▶ _What you will do_: Return the data below exactly, but only from the line containing "Where the but" through the line containing "The pędzel (biały)", with both of those lines included.

▶ _Information provided_:
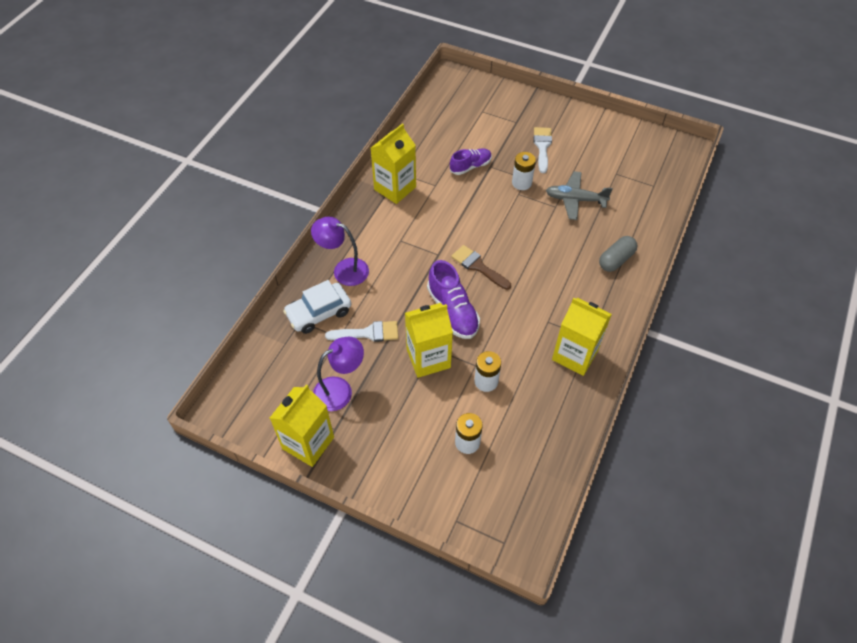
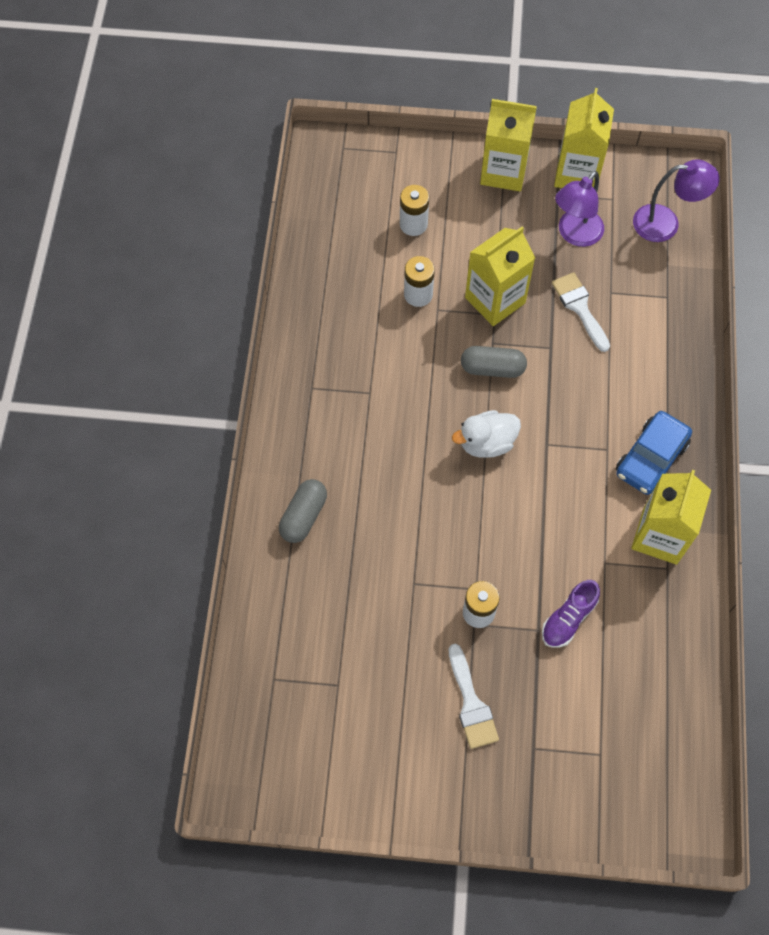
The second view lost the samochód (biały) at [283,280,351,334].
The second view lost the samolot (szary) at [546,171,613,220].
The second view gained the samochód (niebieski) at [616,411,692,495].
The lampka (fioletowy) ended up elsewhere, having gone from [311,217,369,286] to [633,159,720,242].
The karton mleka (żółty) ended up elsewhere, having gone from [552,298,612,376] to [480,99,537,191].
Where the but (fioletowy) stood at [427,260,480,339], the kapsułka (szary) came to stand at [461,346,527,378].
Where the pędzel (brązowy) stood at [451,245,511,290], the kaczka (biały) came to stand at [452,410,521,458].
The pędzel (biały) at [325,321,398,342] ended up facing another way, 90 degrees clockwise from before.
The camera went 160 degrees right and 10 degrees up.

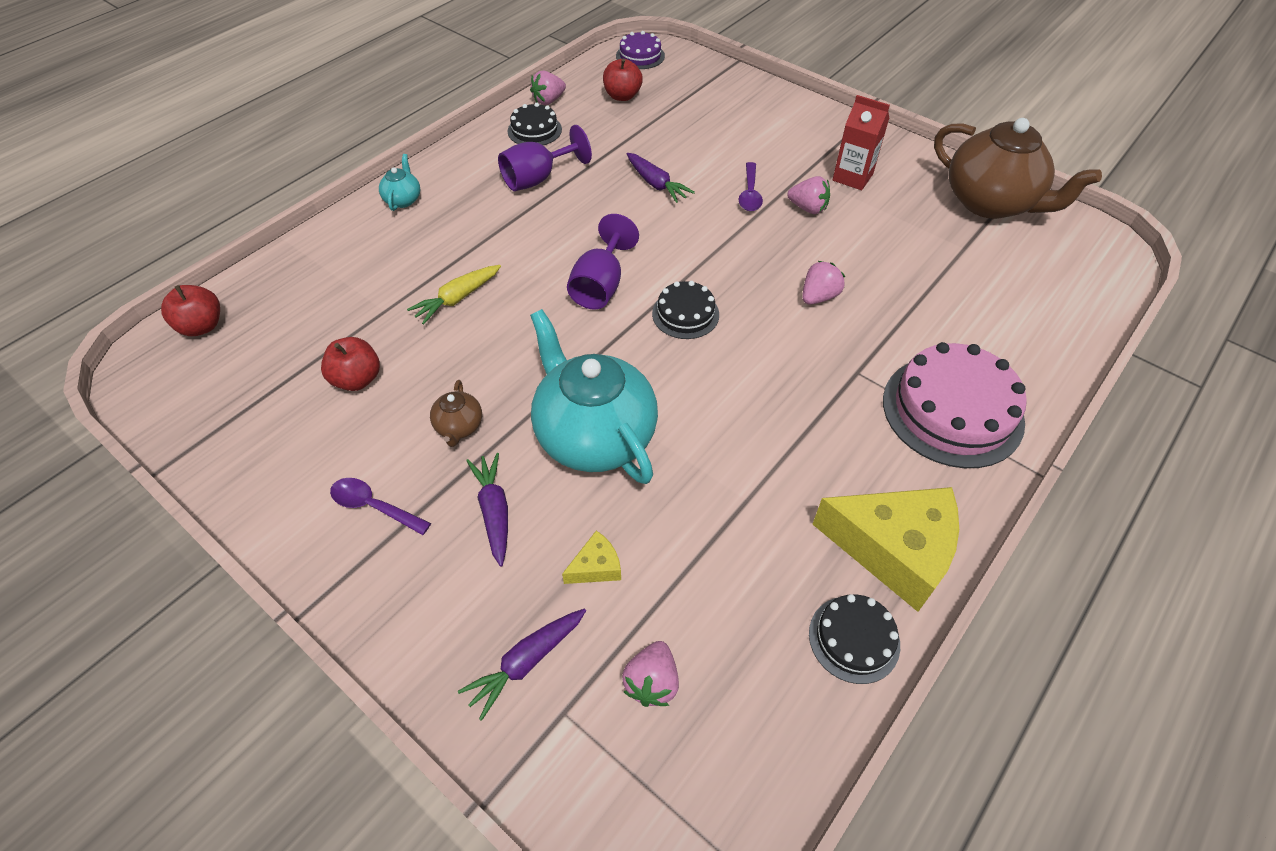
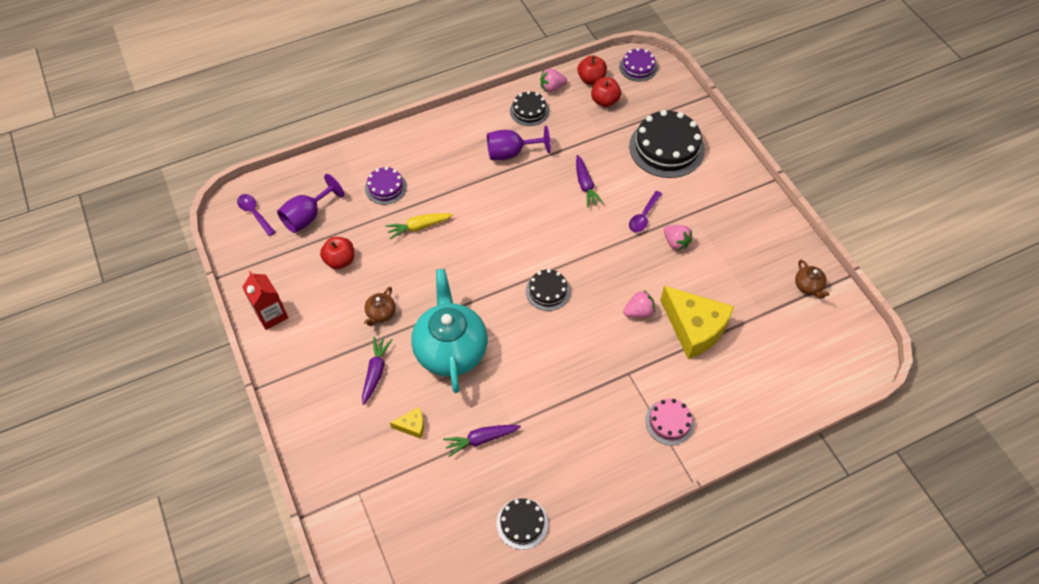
The second view lost the imbryk (turkusowy) at [379,154,420,211].
The second view lost the truskawka (różowy) at [622,641,679,707].
The second view gained the tort (fioletowy) at [365,167,407,205].
The second view gained the tort (czarny) at [629,110,705,178].
The jabłko (czerwony) ended up elsewhere, having gone from [161,285,220,336] to [578,55,607,85].
The łyżka (fioletowy) ended up elsewhere, having gone from [330,478,431,535] to [237,194,275,236].
The marchewka (fioletowy) ended up elsewhere, having gone from [458,609,586,721] to [443,425,521,457].
The kielich (fioletowy) ended up elsewhere, having gone from [567,214,639,310] to [277,174,344,233].
The ser (żółty) ended up elsewhere, having gone from [812,487,959,612] to [660,286,734,359].
The karton mleka (czerwony) ended up elsewhere, having gone from [833,95,890,190] to [242,271,288,330].
The size of the tort (różowy) at [883,342,1027,468] changed by a factor of 0.54.
The size of the imbryk (brązowy) at [934,118,1102,219] changed by a factor of 0.42.
The camera went 25 degrees right and 5 degrees up.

▶ _Problem solution_:
Where the but (fioletowy) stood at [427,260,480,339], the kapsułka (szary) came to stand at [461,346,527,378].
Where the pędzel (brązowy) stood at [451,245,511,290], the kaczka (biały) came to stand at [452,410,521,458].
The pędzel (biały) at [325,321,398,342] ended up facing another way, 90 degrees clockwise from before.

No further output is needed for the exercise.